BEGIN

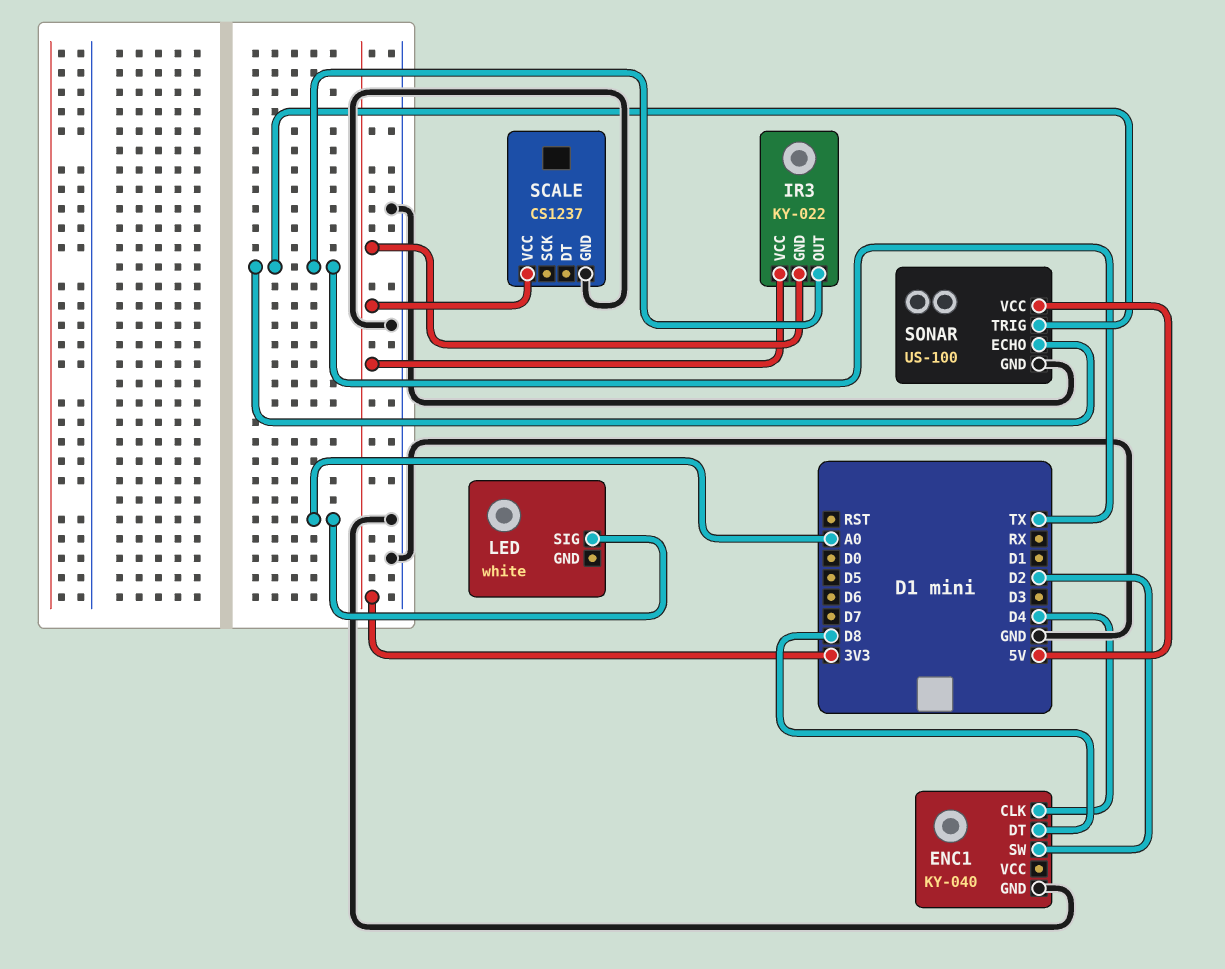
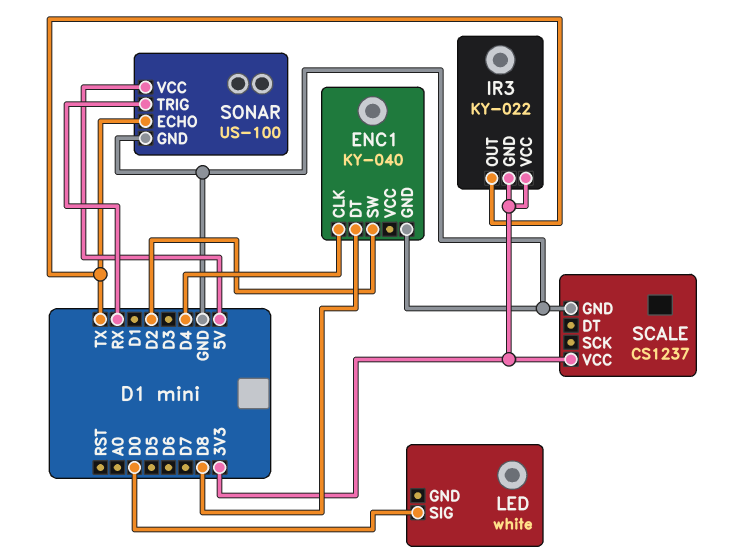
LED pin SIG: A0 -> D0
SONAR pin TRIG: TX -> RX

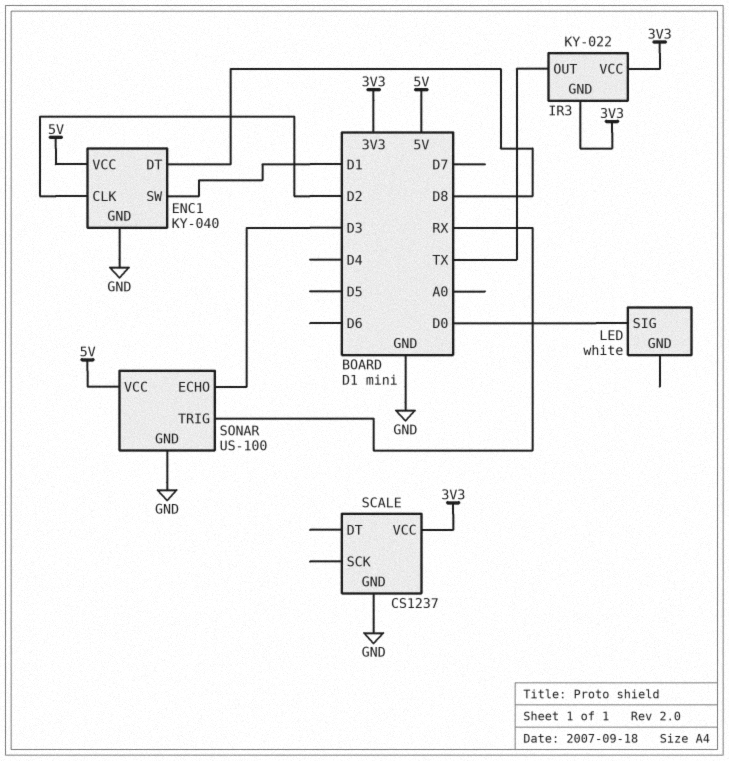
ENC1 pin CLK: D4 -> D2
ENC1 pin SW: D2 -> D1
ENC1 pin VCC: none -> 5V
SONAR pin ECHO: TX -> D3

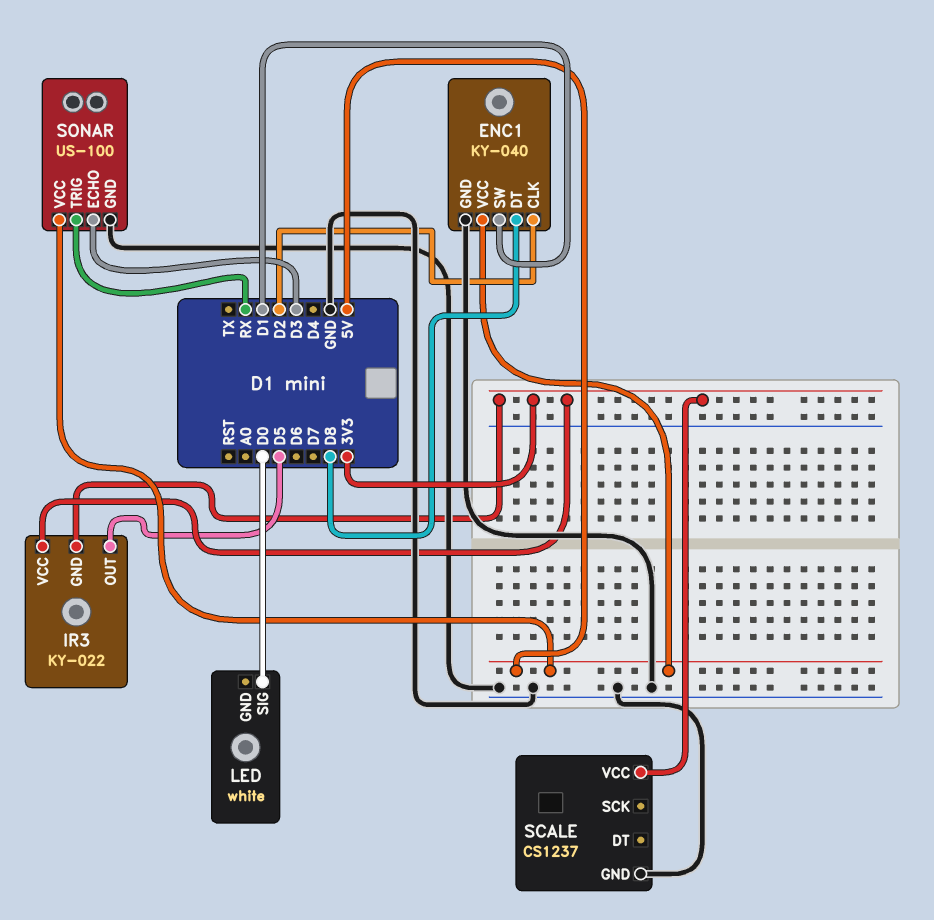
IR3 pin OUT: TX -> D5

END

*GOAL OF THE EXERCISE*
Would you copy out the data exactly, leaving every picture out?

*OUTPUT BELOW*
LED pin SIG: A0 -> D0
SONAR pin TRIG: TX -> RX

ENC1 pin CLK: D4 -> D2
ENC1 pin SW: D2 -> D1
ENC1 pin VCC: none -> 5V
SONAR pin ECHO: TX -> D3

IR3 pin OUT: TX -> D5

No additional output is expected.